Exercise instructions:
Find every line with the string "left" in the material below and copy it.
Information provided Block Start
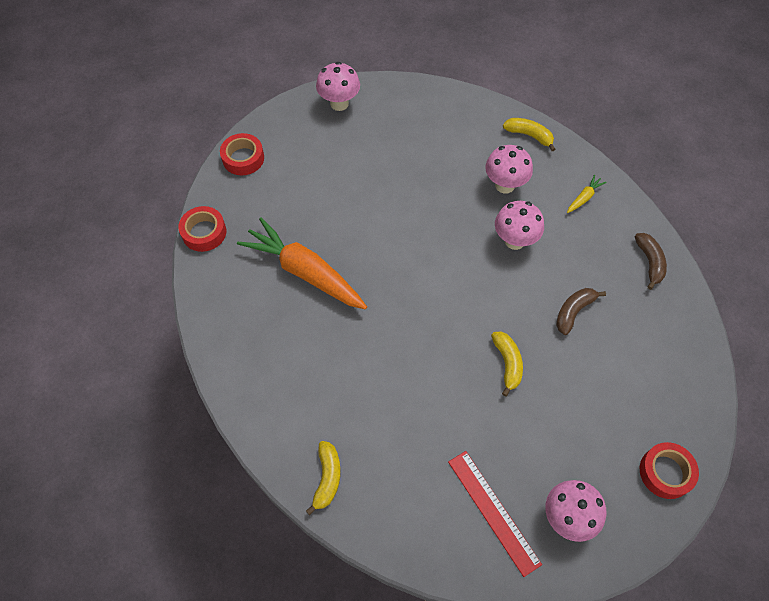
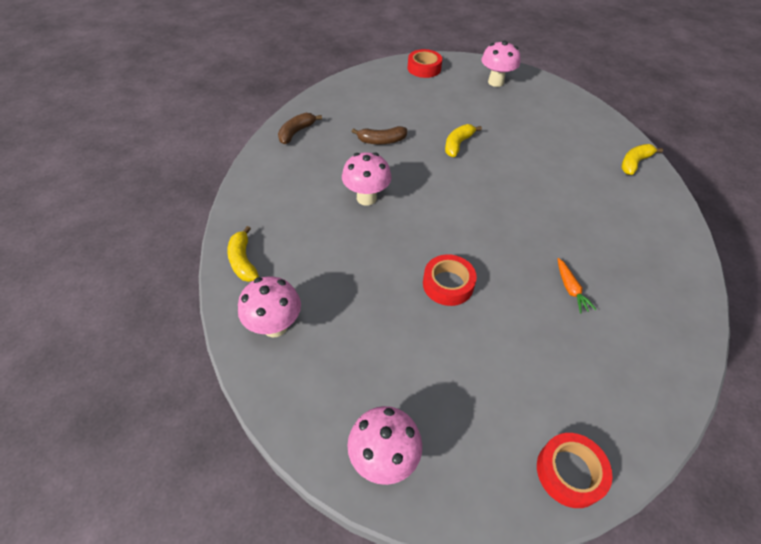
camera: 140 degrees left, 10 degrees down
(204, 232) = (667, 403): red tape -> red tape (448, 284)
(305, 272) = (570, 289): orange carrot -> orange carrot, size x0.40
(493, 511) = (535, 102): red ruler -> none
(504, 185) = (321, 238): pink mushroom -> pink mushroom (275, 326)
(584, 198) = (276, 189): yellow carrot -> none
Information provided Block End
Information provided Block Start
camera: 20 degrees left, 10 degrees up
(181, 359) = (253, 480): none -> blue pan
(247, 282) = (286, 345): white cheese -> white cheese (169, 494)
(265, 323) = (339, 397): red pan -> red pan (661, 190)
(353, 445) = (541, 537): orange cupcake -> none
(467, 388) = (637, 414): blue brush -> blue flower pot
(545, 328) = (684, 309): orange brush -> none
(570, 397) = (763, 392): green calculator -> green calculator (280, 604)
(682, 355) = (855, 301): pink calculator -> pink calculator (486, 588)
Information provided Block End
Solution for this task:
camera: 140 degrees left, 10 degrees down
camera: 20 degrees left, 10 degrees up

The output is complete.